(Source information Opens)

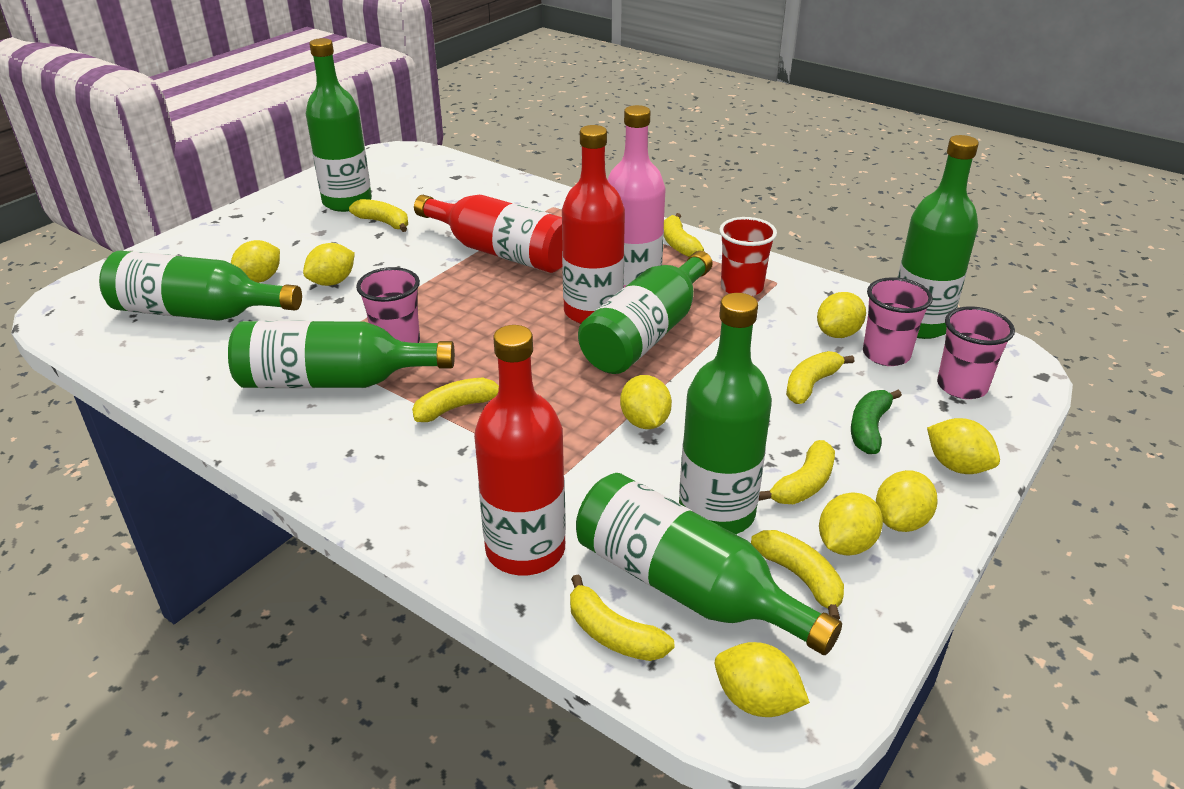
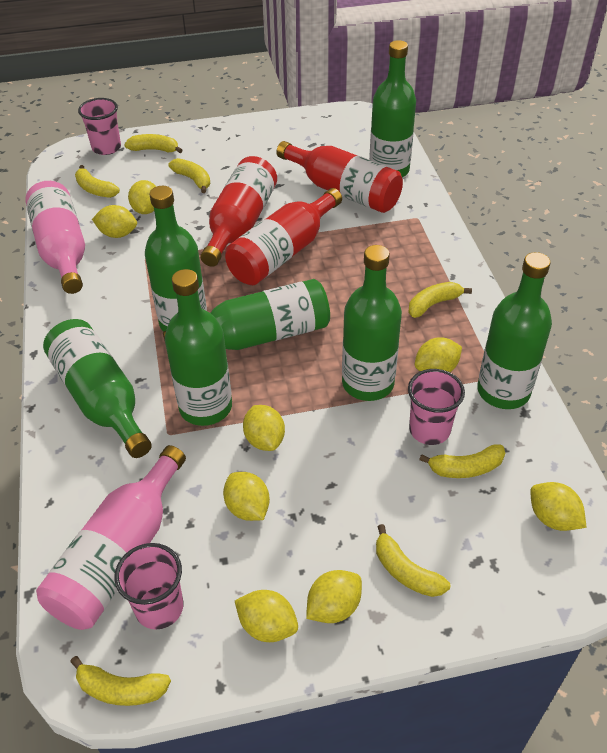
green banana: 1 -> 0
pink bottle: 1 -> 2
red cup: 1 -> 0

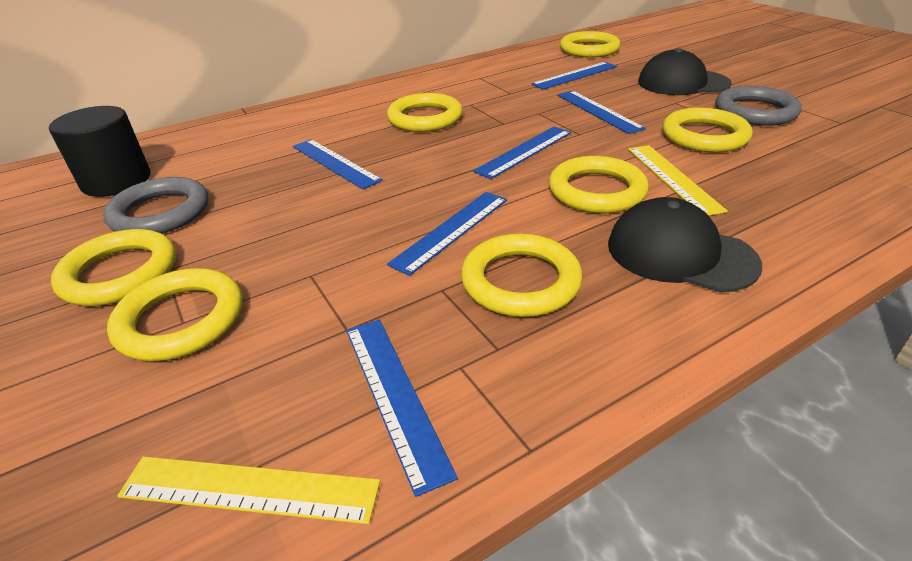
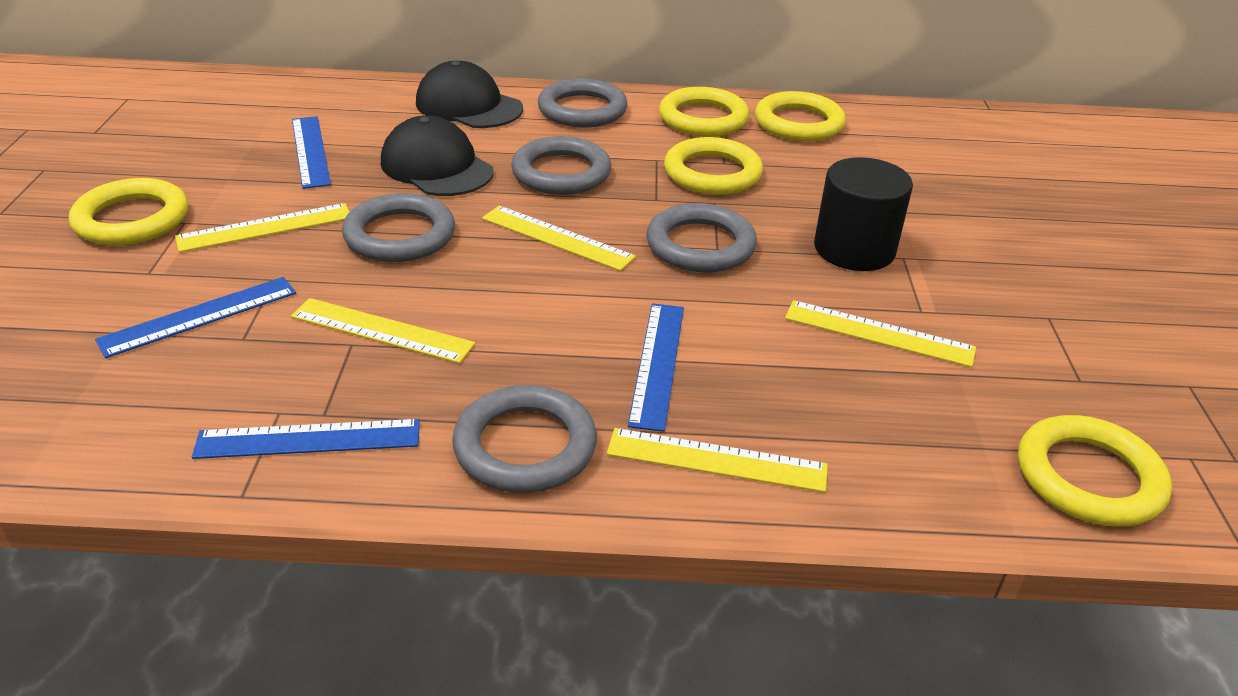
blue ruler: 6 -> 4
grey ring: 2 -> 5
yellow ring: 7 -> 5
yellow ruler: 2 -> 5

(Source information Closes)

*Description of the task:* Return nothing except the lines from the one containing "pink bottle: 1 -> 2" through the final line of the data, copied exactly. Leave out all pictures.

*Exercise response:*
pink bottle: 1 -> 2
red cup: 1 -> 0

blue ruler: 6 -> 4
grey ring: 2 -> 5
yellow ring: 7 -> 5
yellow ruler: 2 -> 5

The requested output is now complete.